▶ **EXERCISE INSTRUCTIONS**
Scan the entries below. Report each line where the string "yellow" occurs.

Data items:
● ● ● ● ● ● ●
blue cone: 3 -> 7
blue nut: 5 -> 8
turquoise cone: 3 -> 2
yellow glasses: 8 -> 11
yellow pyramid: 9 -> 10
● ● ● ● ● ● ●
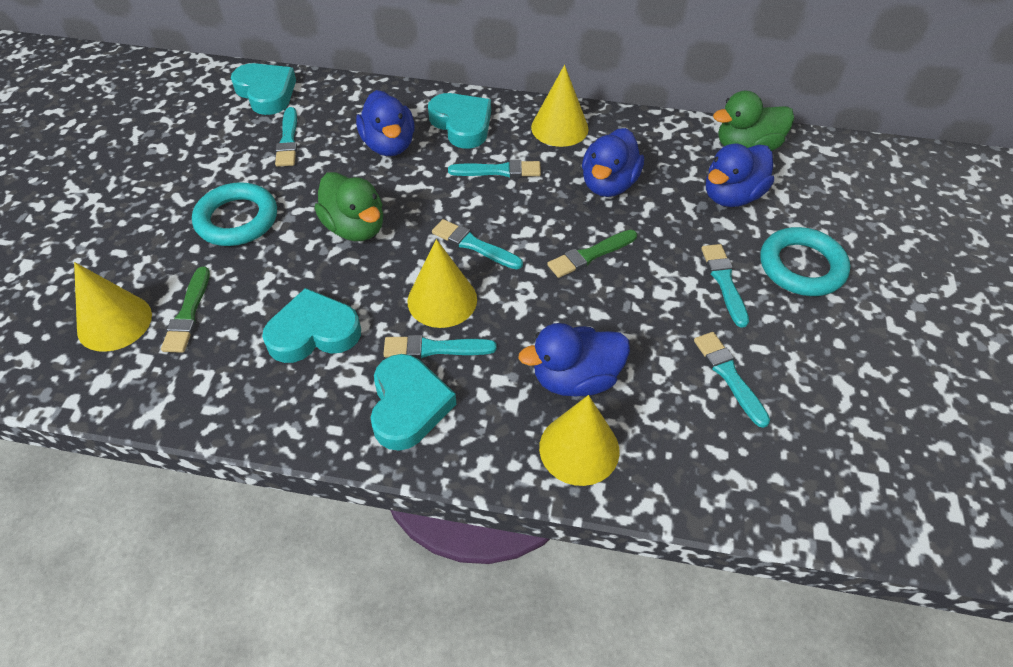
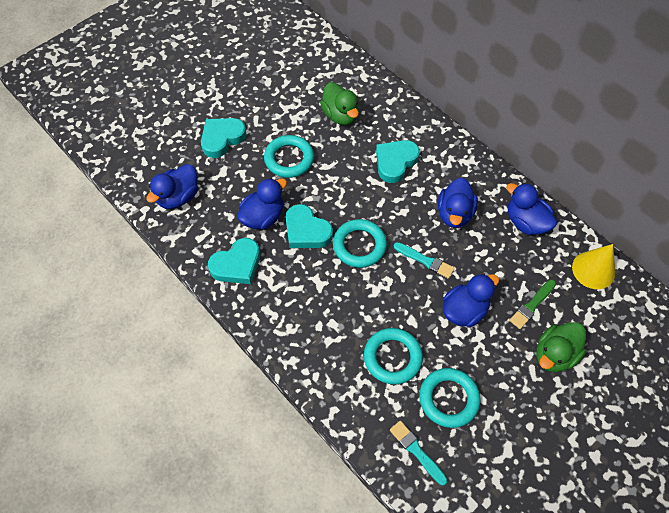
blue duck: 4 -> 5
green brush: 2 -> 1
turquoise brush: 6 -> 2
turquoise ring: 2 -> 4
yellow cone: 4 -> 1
● ● ● ● ● ● ●
▶ **RESPONSE TO THE TASK**
yellow glasses: 8 -> 11
yellow pyramid: 9 -> 10
yellow cone: 4 -> 1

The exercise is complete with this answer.